Print every line below that comes at or after the line containing "KEYS pin K2: TX -> D7", exactly as written.

--

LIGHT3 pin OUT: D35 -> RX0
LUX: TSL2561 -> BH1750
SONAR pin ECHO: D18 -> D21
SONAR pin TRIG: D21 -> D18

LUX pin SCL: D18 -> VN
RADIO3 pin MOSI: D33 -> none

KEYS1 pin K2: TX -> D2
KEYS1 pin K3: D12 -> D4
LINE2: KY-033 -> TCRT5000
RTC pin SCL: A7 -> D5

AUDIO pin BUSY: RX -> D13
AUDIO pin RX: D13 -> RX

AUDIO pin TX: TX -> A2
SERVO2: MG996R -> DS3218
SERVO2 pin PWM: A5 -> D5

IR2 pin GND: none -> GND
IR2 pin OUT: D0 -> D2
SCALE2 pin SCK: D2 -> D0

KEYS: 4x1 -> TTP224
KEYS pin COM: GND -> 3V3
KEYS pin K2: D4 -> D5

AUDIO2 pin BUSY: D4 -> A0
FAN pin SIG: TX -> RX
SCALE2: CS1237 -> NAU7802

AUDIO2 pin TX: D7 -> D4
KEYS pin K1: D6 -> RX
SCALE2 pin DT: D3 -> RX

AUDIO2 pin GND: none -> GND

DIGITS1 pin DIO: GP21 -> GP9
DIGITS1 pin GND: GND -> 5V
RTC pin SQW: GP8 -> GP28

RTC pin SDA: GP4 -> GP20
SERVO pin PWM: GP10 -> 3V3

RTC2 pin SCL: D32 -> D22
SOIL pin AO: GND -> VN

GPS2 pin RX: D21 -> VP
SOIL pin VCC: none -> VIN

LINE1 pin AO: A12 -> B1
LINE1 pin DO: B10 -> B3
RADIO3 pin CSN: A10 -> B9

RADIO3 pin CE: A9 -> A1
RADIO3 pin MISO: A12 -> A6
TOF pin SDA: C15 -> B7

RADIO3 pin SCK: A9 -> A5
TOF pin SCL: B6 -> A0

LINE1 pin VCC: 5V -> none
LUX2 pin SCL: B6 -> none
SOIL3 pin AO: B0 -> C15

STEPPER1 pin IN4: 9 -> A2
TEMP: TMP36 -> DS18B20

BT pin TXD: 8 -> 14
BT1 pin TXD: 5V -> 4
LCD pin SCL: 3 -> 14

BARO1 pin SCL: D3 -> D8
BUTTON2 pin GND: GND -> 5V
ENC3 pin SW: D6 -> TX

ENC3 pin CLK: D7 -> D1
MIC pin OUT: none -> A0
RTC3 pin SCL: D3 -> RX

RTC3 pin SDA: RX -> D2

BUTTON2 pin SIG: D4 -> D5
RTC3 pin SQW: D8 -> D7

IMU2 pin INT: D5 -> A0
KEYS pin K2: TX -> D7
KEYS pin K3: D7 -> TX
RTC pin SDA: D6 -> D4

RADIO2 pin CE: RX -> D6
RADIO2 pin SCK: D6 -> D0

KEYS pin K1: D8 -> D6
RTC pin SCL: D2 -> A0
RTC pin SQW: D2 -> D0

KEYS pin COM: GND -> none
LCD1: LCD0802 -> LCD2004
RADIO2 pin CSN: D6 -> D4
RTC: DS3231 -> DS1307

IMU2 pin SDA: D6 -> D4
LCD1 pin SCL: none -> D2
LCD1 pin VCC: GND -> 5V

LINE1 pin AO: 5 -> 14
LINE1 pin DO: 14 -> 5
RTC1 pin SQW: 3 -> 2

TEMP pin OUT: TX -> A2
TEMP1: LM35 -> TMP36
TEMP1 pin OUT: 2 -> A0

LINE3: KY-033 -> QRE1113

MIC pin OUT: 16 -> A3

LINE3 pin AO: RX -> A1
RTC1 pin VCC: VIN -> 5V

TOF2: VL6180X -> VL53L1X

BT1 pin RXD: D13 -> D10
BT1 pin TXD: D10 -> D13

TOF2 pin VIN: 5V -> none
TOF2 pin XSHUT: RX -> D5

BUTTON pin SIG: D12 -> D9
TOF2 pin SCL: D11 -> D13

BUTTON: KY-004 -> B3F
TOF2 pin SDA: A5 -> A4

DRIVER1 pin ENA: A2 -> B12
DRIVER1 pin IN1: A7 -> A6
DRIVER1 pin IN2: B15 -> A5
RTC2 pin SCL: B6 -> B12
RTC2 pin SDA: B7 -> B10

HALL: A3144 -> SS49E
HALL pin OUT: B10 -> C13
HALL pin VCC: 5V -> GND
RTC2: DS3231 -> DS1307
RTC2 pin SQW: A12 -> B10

--

Response area:
KEYS pin K2: TX -> D7
KEYS pin K3: D7 -> TX
RTC pin SDA: D6 -> D4

RADIO2 pin CE: RX -> D6
RADIO2 pin SCK: D6 -> D0

KEYS pin K1: D8 -> D6
RTC pin SCL: D2 -> A0
RTC pin SQW: D2 -> D0

KEYS pin COM: GND -> none
LCD1: LCD0802 -> LCD2004
RADIO2 pin CSN: D6 -> D4
RTC: DS3231 -> DS1307

IMU2 pin SDA: D6 -> D4
LCD1 pin SCL: none -> D2
LCD1 pin VCC: GND -> 5V

LINE1 pin AO: 5 -> 14
LINE1 pin DO: 14 -> 5
RTC1 pin SQW: 3 -> 2

TEMP pin OUT: TX -> A2
TEMP1: LM35 -> TMP36
TEMP1 pin OUT: 2 -> A0

LINE3: KY-033 -> QRE1113

MIC pin OUT: 16 -> A3

LINE3 pin AO: RX -> A1
RTC1 pin VCC: VIN -> 5V

TOF2: VL6180X -> VL53L1X

BT1 pin RXD: D13 -> D10
BT1 pin TXD: D10 -> D13

TOF2 pin VIN: 5V -> none
TOF2 pin XSHUT: RX -> D5

BUTTON pin SIG: D12 -> D9
TOF2 pin SCL: D11 -> D13

BUTTON: KY-004 -> B3F
TOF2 pin SDA: A5 -> A4

DRIVER1 pin ENA: A2 -> B12
DRIVER1 pin IN1: A7 -> A6
DRIVER1 pin IN2: B15 -> A5
RTC2 pin SCL: B6 -> B12
RTC2 pin SDA: B7 -> B10

HALL: A3144 -> SS49E
HALL pin OUT: B10 -> C13
HALL pin VCC: 5V -> GND
RTC2: DS3231 -> DS1307
RTC2 pin SQW: A12 -> B10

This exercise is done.